Records from a data collection
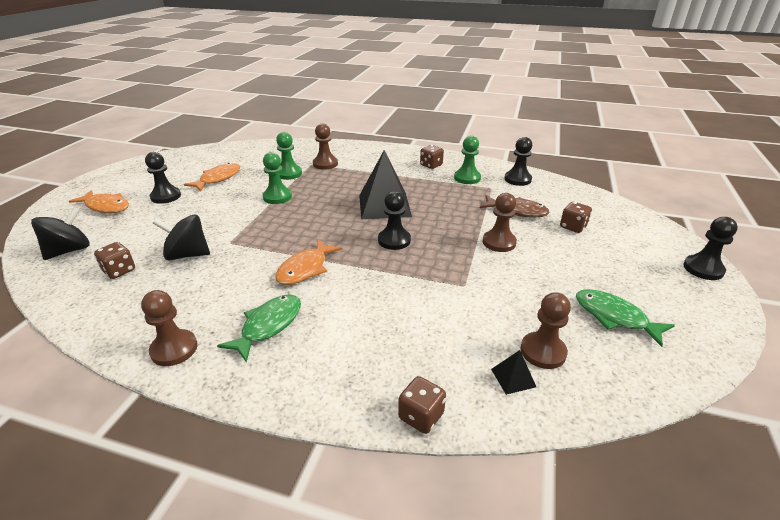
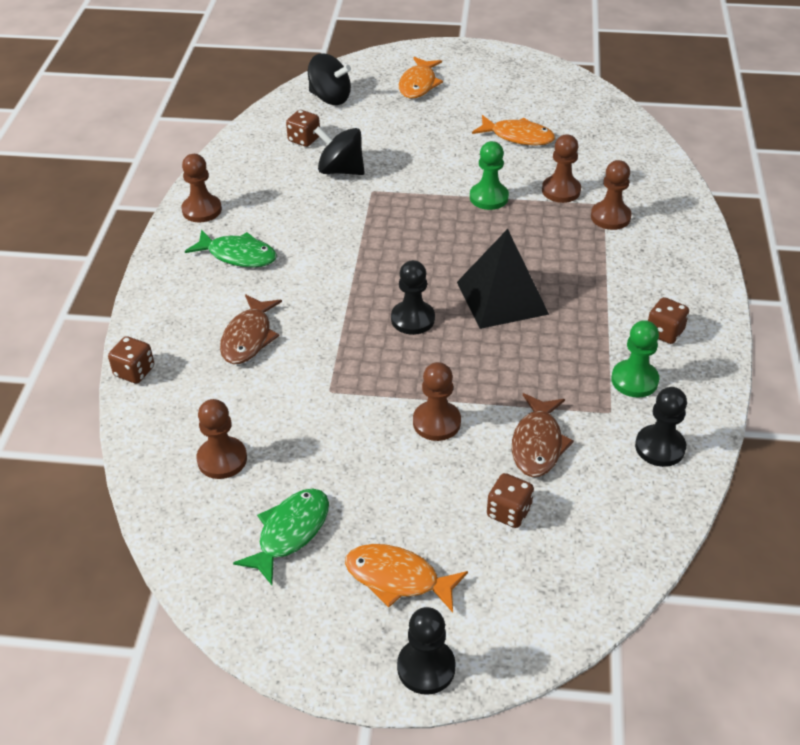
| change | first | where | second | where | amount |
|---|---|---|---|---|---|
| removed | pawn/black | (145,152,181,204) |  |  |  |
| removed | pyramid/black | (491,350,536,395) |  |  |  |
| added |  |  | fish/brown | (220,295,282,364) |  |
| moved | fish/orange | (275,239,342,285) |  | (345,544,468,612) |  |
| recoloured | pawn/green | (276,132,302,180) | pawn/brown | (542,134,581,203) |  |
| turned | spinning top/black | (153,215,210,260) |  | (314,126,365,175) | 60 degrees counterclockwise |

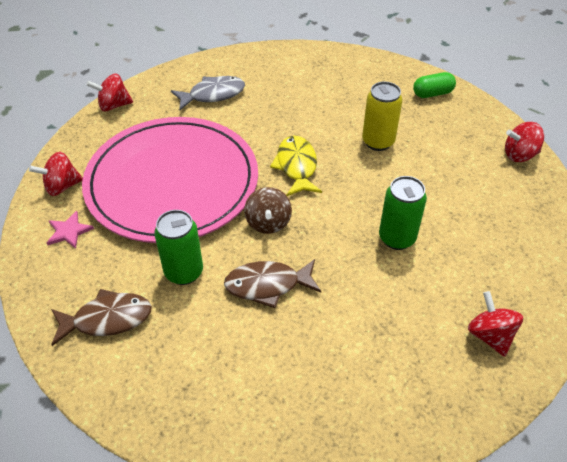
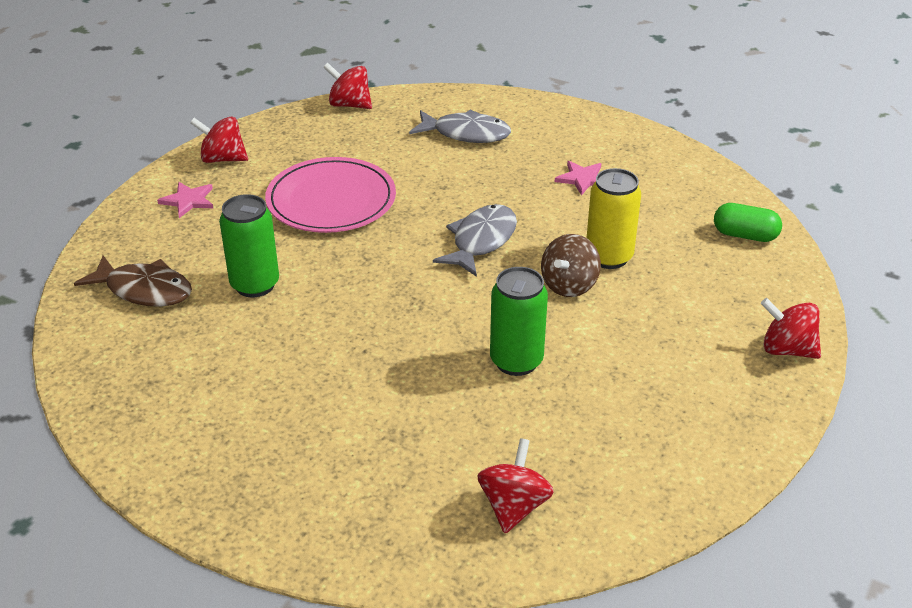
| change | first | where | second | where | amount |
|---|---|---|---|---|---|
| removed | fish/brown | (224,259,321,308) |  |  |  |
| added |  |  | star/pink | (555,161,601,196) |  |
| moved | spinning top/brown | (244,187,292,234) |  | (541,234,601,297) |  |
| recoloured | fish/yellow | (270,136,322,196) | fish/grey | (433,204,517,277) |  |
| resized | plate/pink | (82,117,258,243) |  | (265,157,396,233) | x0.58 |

YOUR INSTRUCTIONS — Repeat nothing but the lines from the one containing "recoloured | pawn/green" through the end of the entries, exactly, and skip the pictures.

RESULT —
| recoloured | pawn/green | (276,132,302,180) | pawn/brown | (542,134,581,203) |  |
| turned | spinning top/black | (153,215,210,260) |  | (314,126,365,175) | 60 degrees counterclockwise |

| change | first | where | second | where | amount |
|---|---|---|---|---|---|
| removed | fish/brown | (224,259,321,308) |  |  |  |
| added |  |  | star/pink | (555,161,601,196) |  |
| moved | spinning top/brown | (244,187,292,234) |  | (541,234,601,297) |  |
| recoloured | fish/yellow | (270,136,322,196) | fish/grey | (433,204,517,277) |  |
| resized | plate/pink | (82,117,258,243) |  | (265,157,396,233) | x0.58 |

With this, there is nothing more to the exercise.